== EXERCISE DETAILS ==
The reply should be the records repeated exactly, without any images.

(Data excerpts)
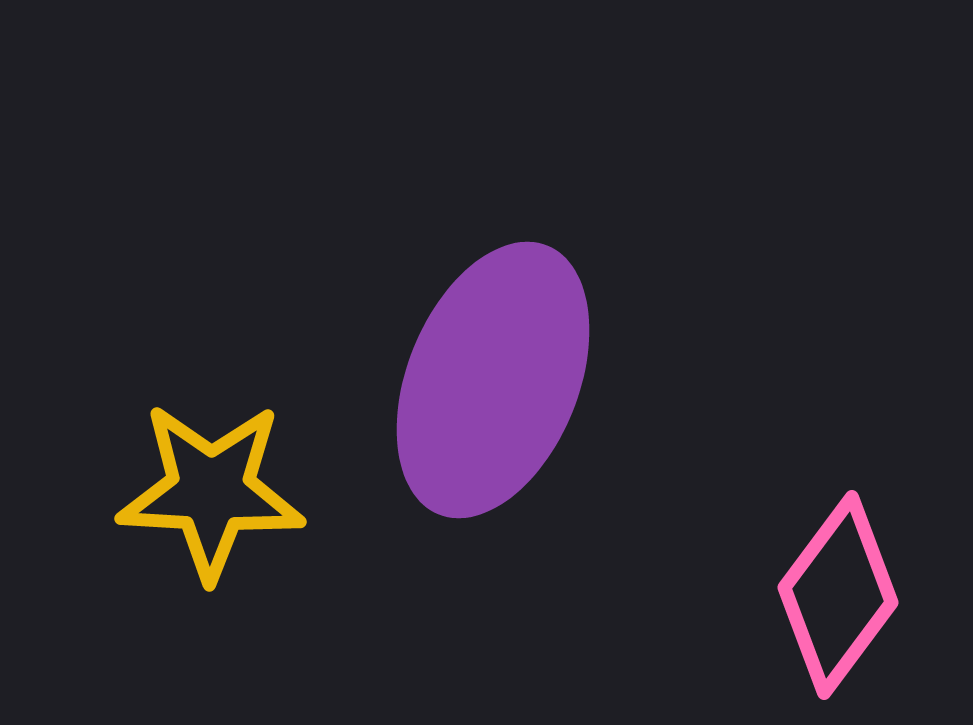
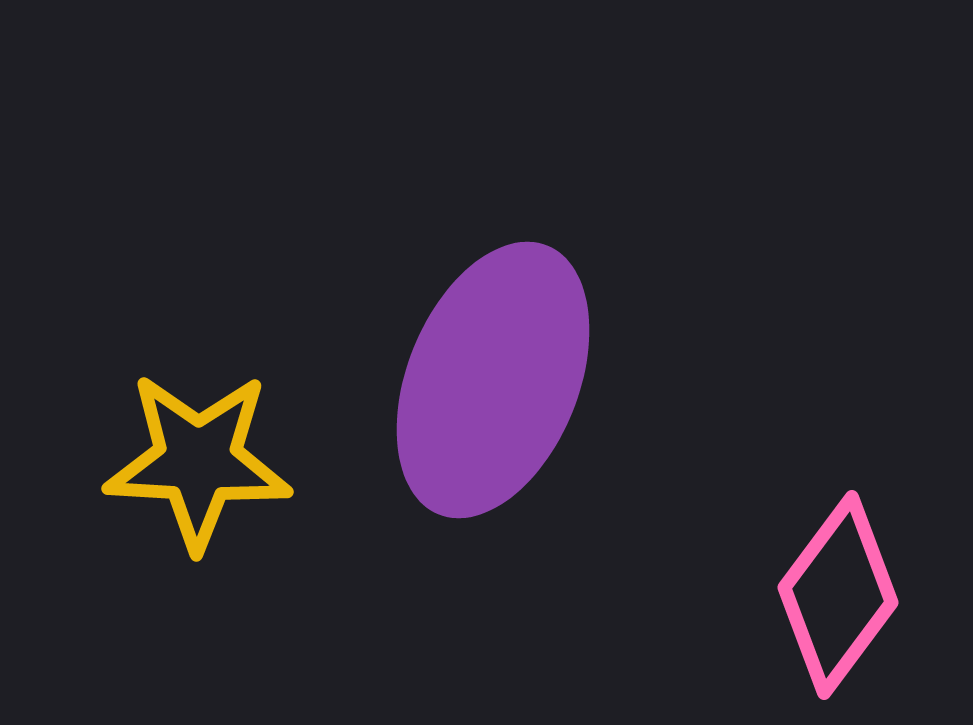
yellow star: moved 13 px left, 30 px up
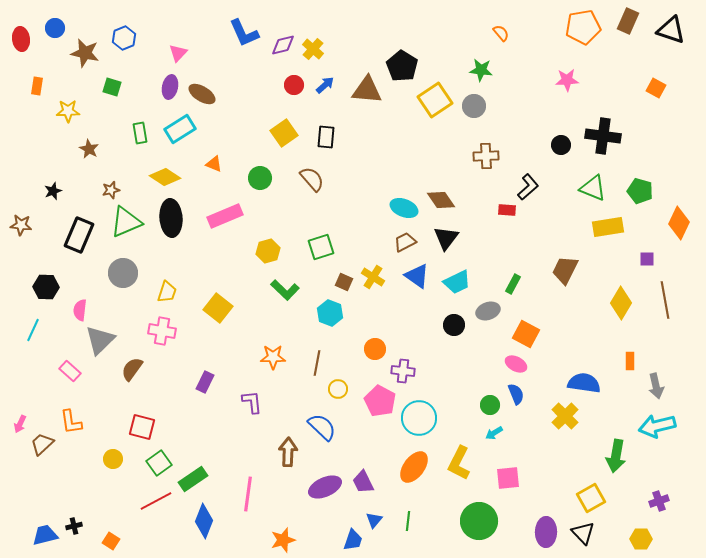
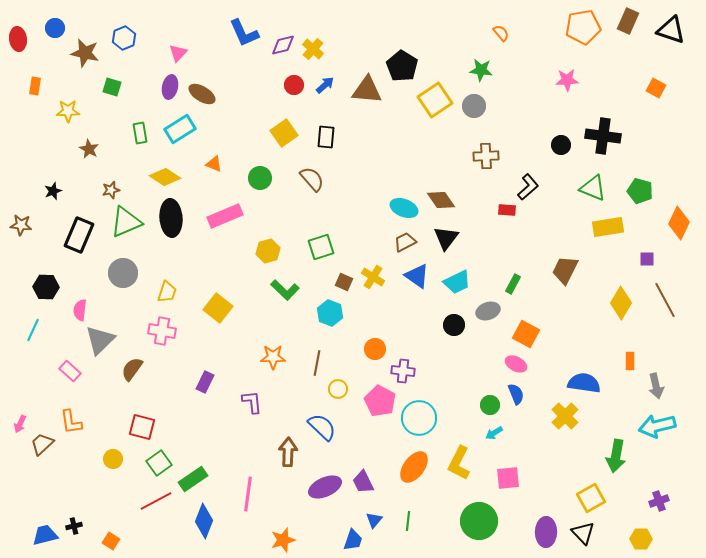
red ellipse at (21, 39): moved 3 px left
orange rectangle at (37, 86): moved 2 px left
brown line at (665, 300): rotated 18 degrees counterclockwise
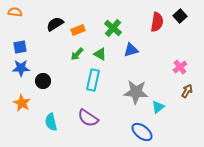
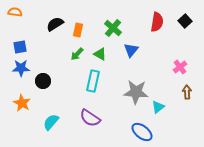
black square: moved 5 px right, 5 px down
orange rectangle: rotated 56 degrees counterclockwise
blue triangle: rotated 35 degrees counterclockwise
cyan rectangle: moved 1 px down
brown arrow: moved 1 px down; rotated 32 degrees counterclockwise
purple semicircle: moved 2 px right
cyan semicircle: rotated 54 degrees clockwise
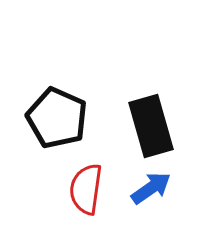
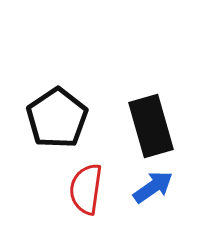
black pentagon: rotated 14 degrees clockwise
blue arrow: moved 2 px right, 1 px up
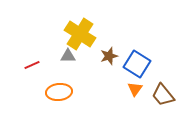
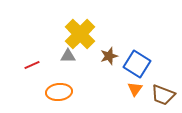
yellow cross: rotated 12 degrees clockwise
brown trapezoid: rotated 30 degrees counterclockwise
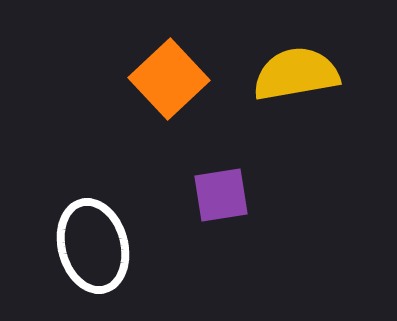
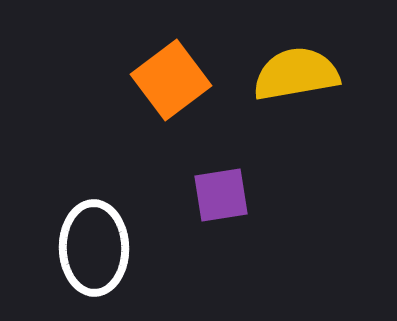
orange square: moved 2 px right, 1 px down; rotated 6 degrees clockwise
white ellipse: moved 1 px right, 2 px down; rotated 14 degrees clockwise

== RESPONSE AREA ==
yellow star: moved 13 px left, 30 px up
red ellipse at (21, 39): moved 3 px left
orange rectangle at (37, 86): moved 2 px left
brown line at (665, 300): rotated 18 degrees counterclockwise
black square: moved 5 px right, 5 px down
orange rectangle: rotated 56 degrees counterclockwise
blue triangle: rotated 35 degrees counterclockwise
cyan rectangle: moved 1 px down
brown arrow: moved 1 px down; rotated 32 degrees counterclockwise
purple semicircle: moved 2 px right
cyan semicircle: rotated 54 degrees clockwise
black pentagon: rotated 14 degrees clockwise
blue arrow: moved 2 px right, 1 px up
yellow cross: rotated 12 degrees clockwise
brown trapezoid: rotated 30 degrees counterclockwise
orange square: moved 2 px right, 1 px down; rotated 6 degrees clockwise
white ellipse: moved 1 px right, 2 px down; rotated 14 degrees clockwise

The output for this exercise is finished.